#### DATA SHOWN

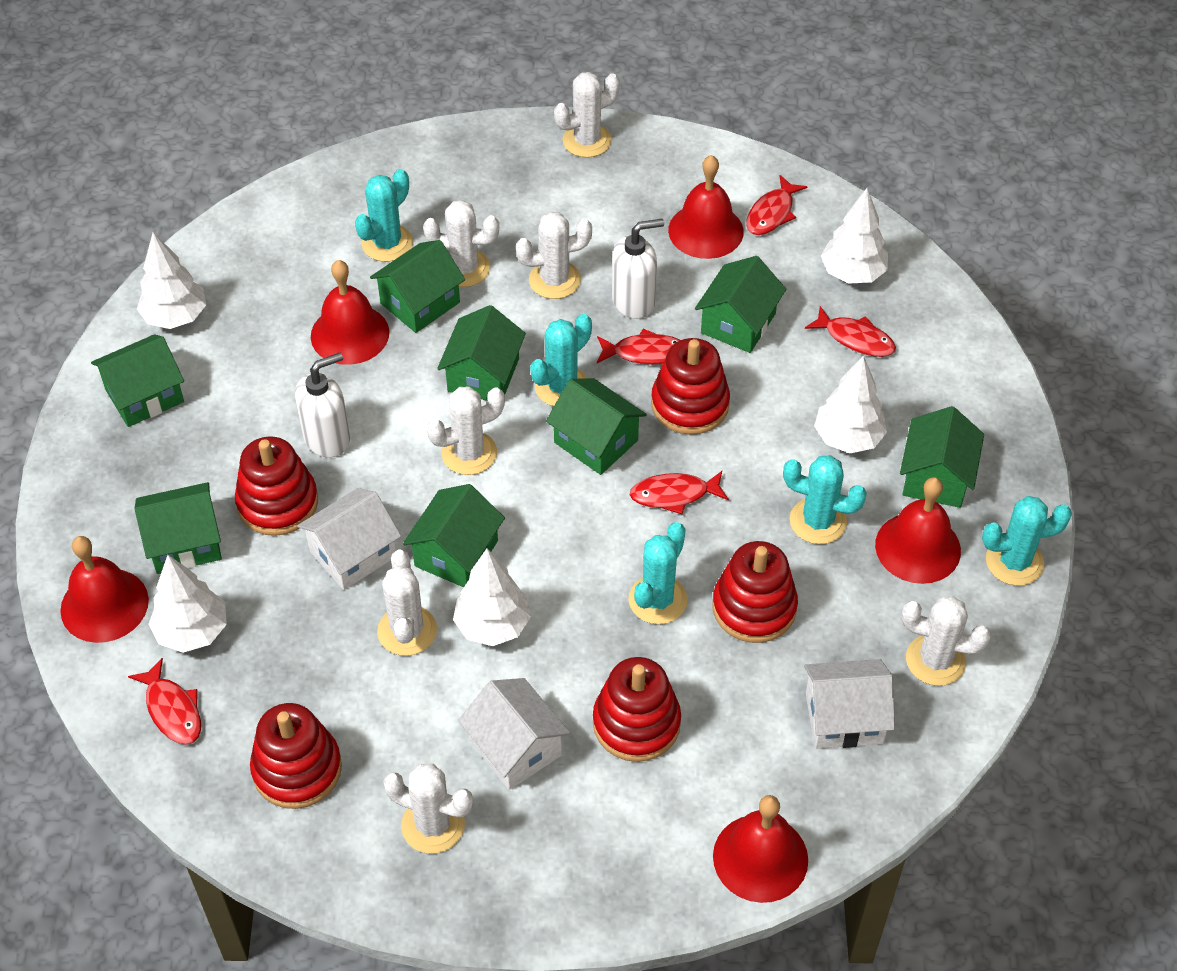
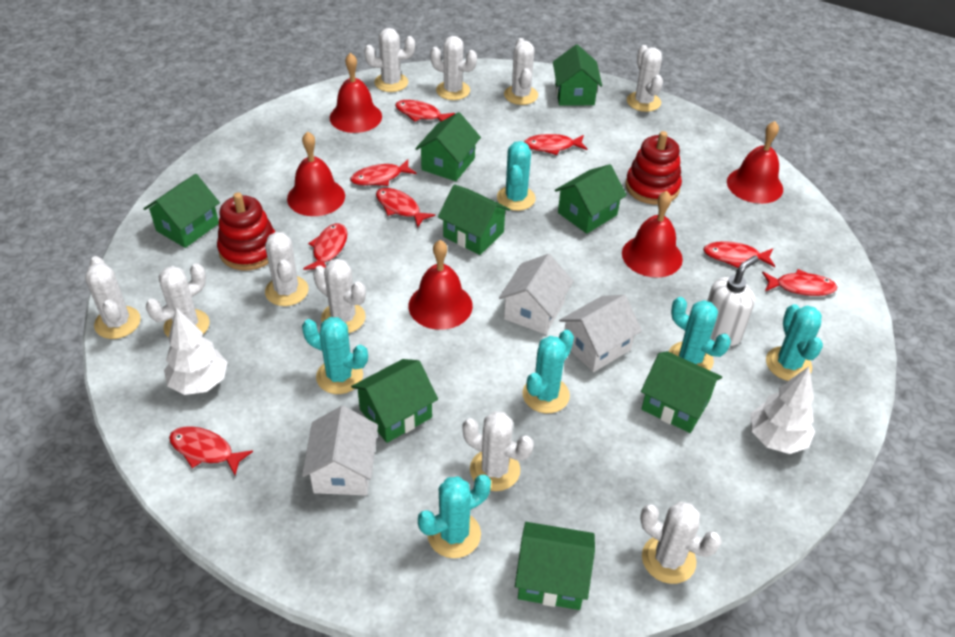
red fish: 5 -> 8
red stacking toy: 5 -> 2
turquoise cactus: 5 -> 6
white cactus: 7 -> 10
white soap dispenser: 2 -> 1
white tree: 5 -> 2

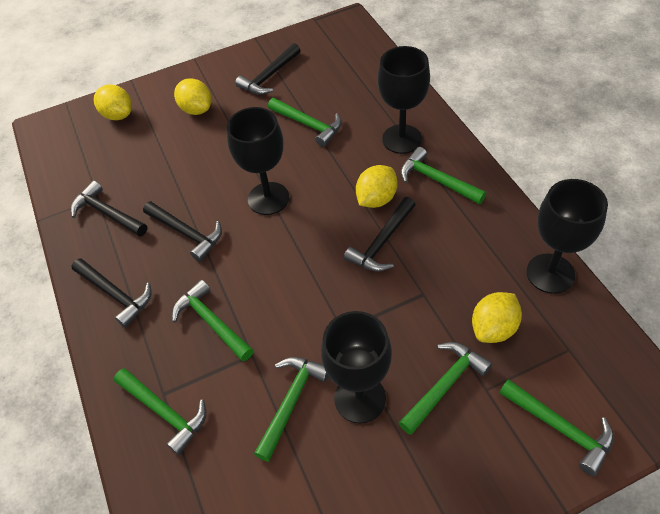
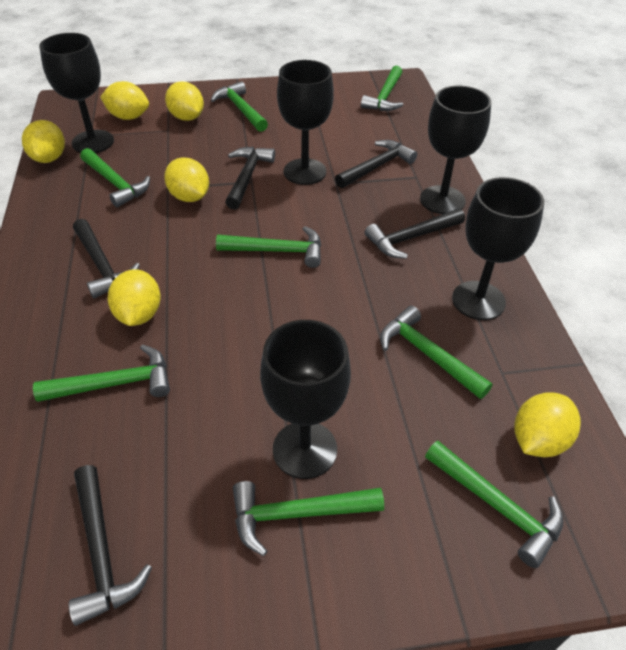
black goblet: 4 -> 5
green hammer: 7 -> 8
yellow lemon: 4 -> 6

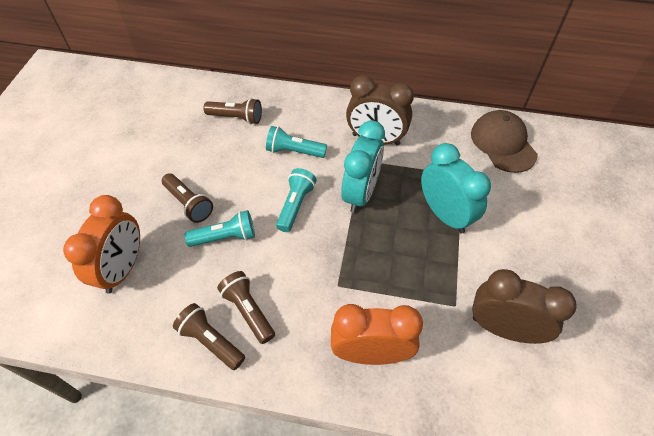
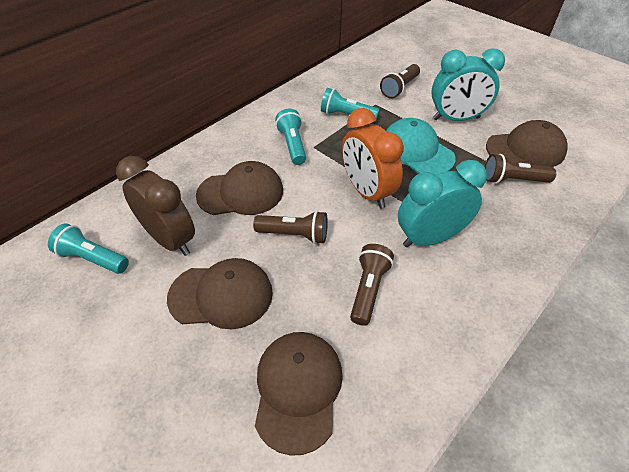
brown cap: 1 -> 4
brown clock: 2 -> 1
orange clock: 2 -> 1
turquoise cap: 0 -> 1

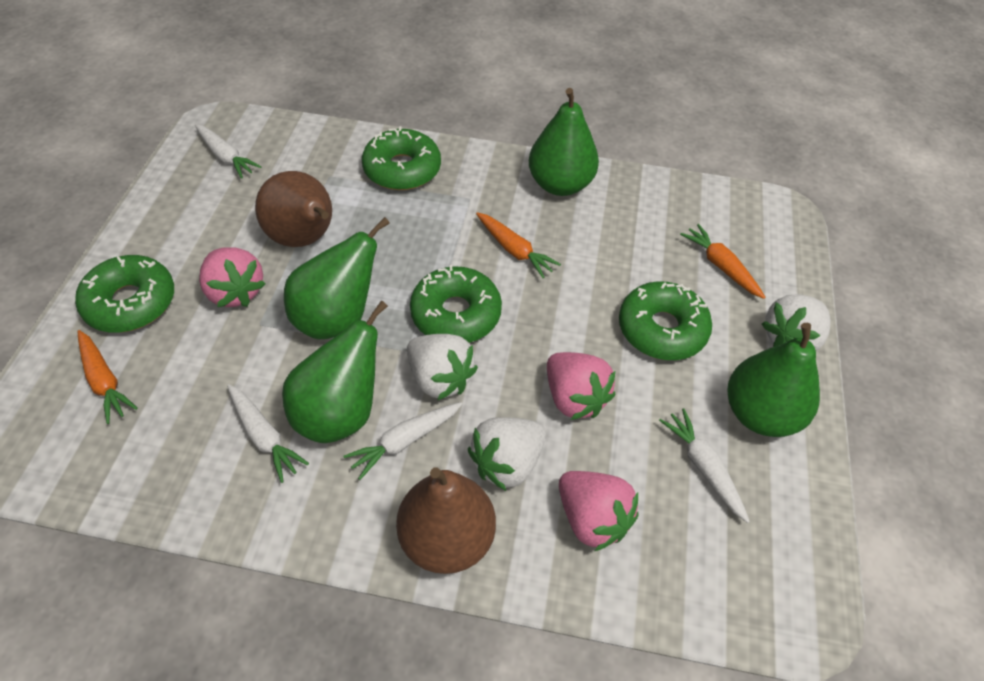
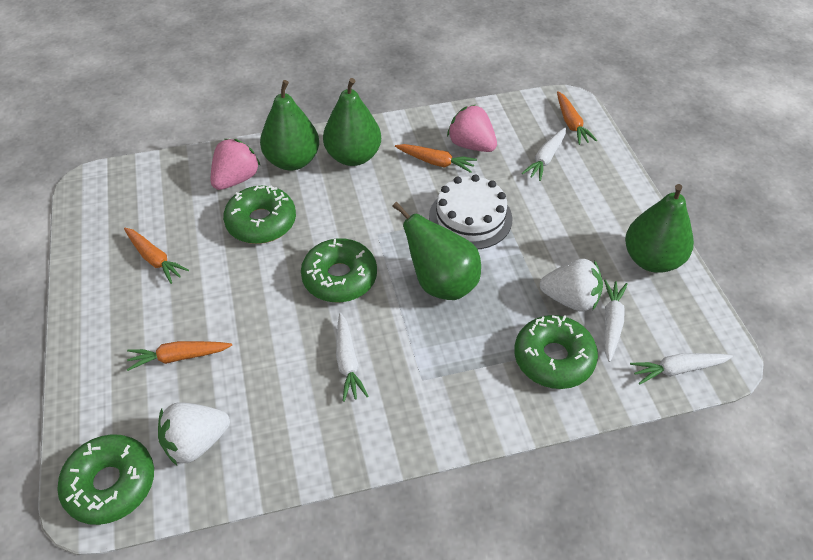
brown pear: 2 -> 0
orange carrot: 3 -> 4
pink strawberry: 3 -> 2
white cake: 0 -> 1
white strawberry: 3 -> 2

########

Every line from the one containing "white tree: 5 -> 2" through the last line of the records is to be reproduced exactly, with pictures left out and nothing else given.

RESPONSE TO THIS EXERCISE:
white tree: 5 -> 2

black goblet: 4 -> 5
green hammer: 7 -> 8
yellow lemon: 4 -> 6

brown cap: 1 -> 4
brown clock: 2 -> 1
orange clock: 2 -> 1
turquoise cap: 0 -> 1

brown pear: 2 -> 0
orange carrot: 3 -> 4
pink strawberry: 3 -> 2
white cake: 0 -> 1
white strawberry: 3 -> 2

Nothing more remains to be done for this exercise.